### To be done:
Reproduce each of the entries below word for word, leaving out the pictures.

════════════════

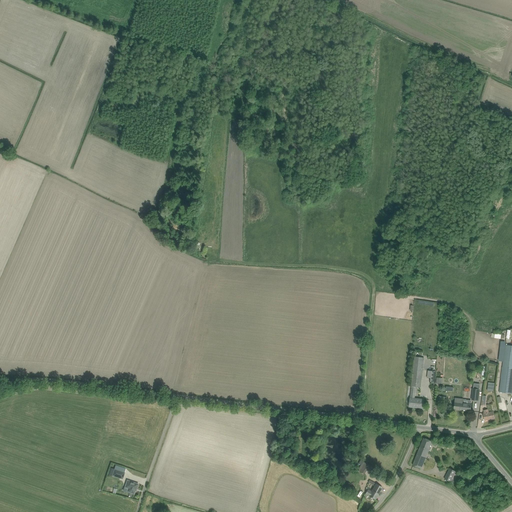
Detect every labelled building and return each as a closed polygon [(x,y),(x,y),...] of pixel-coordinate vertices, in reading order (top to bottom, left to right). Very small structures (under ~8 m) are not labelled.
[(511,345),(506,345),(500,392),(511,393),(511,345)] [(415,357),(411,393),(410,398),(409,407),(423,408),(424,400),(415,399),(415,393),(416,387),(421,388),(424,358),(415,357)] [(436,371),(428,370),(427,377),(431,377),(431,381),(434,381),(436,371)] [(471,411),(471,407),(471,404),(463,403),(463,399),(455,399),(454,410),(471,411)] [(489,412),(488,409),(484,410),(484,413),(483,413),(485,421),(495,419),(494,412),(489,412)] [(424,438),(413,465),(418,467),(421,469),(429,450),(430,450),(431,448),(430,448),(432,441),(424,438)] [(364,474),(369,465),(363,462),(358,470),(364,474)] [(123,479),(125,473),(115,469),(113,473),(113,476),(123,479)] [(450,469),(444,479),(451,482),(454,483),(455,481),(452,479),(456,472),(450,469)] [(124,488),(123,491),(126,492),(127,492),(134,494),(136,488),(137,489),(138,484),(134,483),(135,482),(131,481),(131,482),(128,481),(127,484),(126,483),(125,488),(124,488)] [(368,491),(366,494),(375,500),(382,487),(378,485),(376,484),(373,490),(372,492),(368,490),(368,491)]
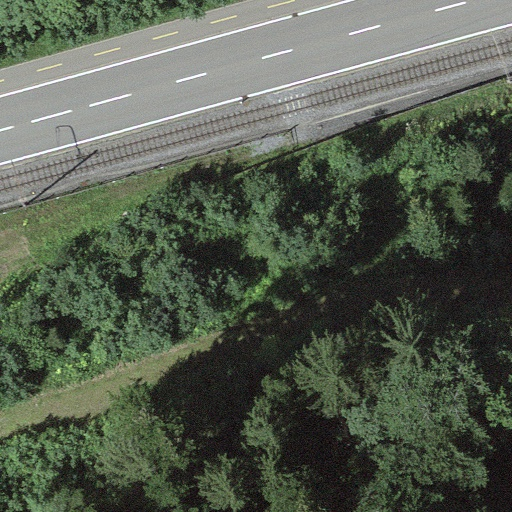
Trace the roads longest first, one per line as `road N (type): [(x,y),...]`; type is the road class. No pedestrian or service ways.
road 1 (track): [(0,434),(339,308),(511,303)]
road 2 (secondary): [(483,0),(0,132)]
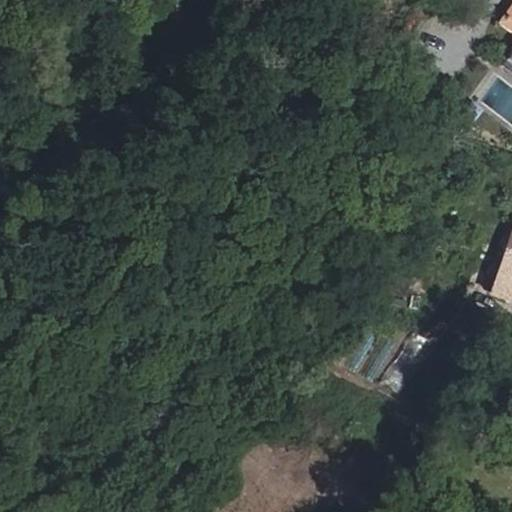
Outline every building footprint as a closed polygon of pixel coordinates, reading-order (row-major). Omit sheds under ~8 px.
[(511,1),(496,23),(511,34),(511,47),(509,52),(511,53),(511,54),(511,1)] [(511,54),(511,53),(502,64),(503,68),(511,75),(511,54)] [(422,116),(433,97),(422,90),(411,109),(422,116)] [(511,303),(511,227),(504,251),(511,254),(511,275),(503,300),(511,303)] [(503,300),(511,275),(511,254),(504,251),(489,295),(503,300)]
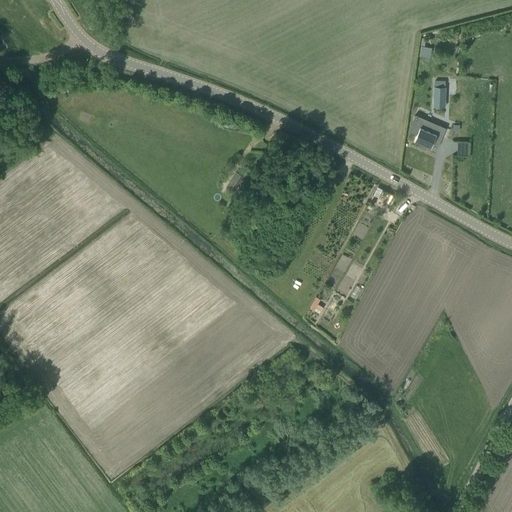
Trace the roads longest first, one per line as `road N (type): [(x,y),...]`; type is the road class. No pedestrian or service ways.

════════════════

### Worked solution:
Detect every labelled building and return each as a closed polygon [(x,y),(x,y),...] of pixel-coordinate vertices, in reading order (top to bottom, left to right). Very small structures (under ~8 m) are not labelled.
[(511,345),(506,345),(500,392),(511,393),(511,345)] [(415,357),(411,393),(410,398),(409,407),(423,408),(424,400),(415,399),(415,393),(416,387),(421,388),(424,358),(415,357)] [(436,371),(428,370),(427,377),(431,377),(431,381),(434,381),(436,371)] [(471,411),(471,407),(471,404),(463,403),(463,399),(455,399),(454,410),(471,411)] [(489,412),(488,409),(484,410),(484,413),(483,413),(485,421),(495,419),(494,412),(489,412)] [(424,438),(413,465),(418,467),(421,469),(429,450),(430,450),(431,448),(430,448),(432,441),(424,438)] [(364,474),(369,465),(363,462),(358,470),(364,474)] [(123,479),(125,473),(115,469),(113,473),(113,476),(123,479)] [(450,469),(444,479),(451,482),(454,483),(455,481),(452,479),(456,472),(450,469)] [(124,488),(123,491),(126,492),(127,492),(134,494),(136,488),(137,489),(138,484),(134,483),(135,482),(131,481),(131,482),(128,481),(127,484),(126,483),(125,488),(124,488)] [(368,491),(366,494),(375,500),(382,487),(378,485),(376,484),(373,490),(372,492),(368,490),(368,491)]
Trace the roads longest first, one per line as `road N (type): [(x,y),...]`; type is the road class. No pedestrian or service ways.
road 1 (track): [(0,434),(339,308),(511,303)]
road 2 (secondary): [(483,0),(0,132)]
Outline every building footprint as a closed polygon of pixel coordinates, reading-order (row-major). Omit sheds under ~8 px.
[(511,1),(496,23),(511,34),(511,47),(509,52),(511,53),(511,54),(511,1)] [(511,54),(511,53),(502,64),(503,68),(511,75),(511,54)] [(422,116),(433,97),(422,90),(411,109),(422,116)] [(511,303),(511,227),(504,251),(511,254),(511,275),(503,300),(511,303)] [(503,300),(511,275),(511,254),(504,251),(489,295),(503,300)]
Trace the roads longest first, one per line as `road N (type): [(x,y),...]`; type is the road class. No pedestrian or service ways.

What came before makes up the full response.